Activity: Give the number of lines in the material below where the word "camera" shows up, without anything else.

☆ ☆ ☆ ☆ ☆ ☆ ☆

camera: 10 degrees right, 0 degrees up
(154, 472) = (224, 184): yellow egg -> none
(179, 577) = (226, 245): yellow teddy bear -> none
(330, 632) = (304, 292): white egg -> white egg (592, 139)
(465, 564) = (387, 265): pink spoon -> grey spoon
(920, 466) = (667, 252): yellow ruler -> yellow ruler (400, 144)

☆ ☆ ☆ ☆ ☆ ☆ ☆

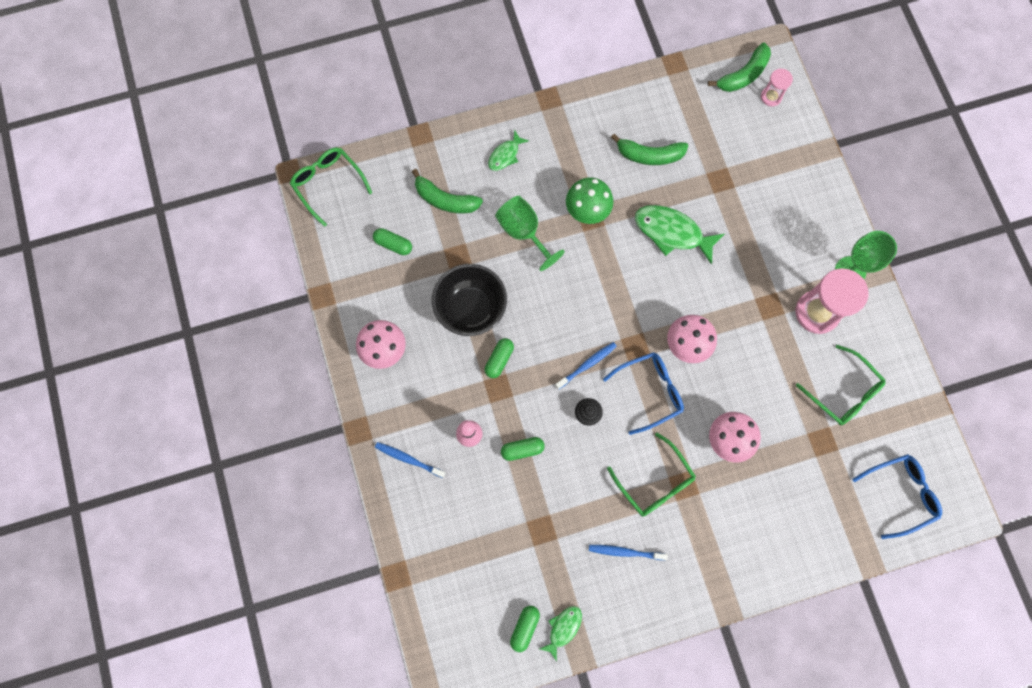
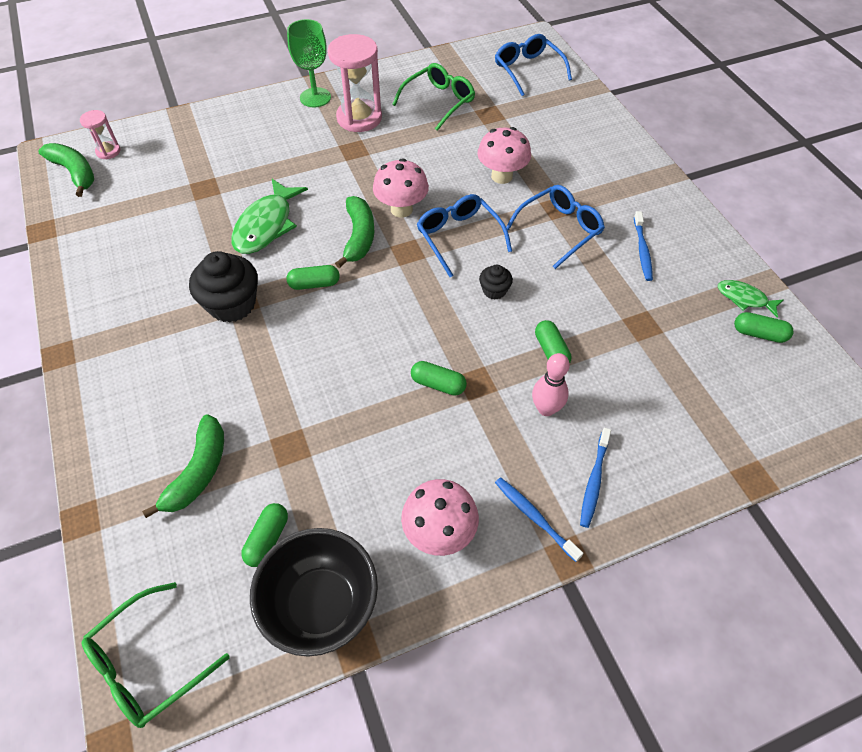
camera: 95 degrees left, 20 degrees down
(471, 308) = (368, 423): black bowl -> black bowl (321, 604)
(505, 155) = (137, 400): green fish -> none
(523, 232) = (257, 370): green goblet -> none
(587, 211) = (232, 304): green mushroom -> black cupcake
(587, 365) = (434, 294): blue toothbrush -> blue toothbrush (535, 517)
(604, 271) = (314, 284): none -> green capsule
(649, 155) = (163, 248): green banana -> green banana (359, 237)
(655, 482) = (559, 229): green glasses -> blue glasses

☆ ☆ ☆ ☆ ☆ ☆ ☆

Result: 2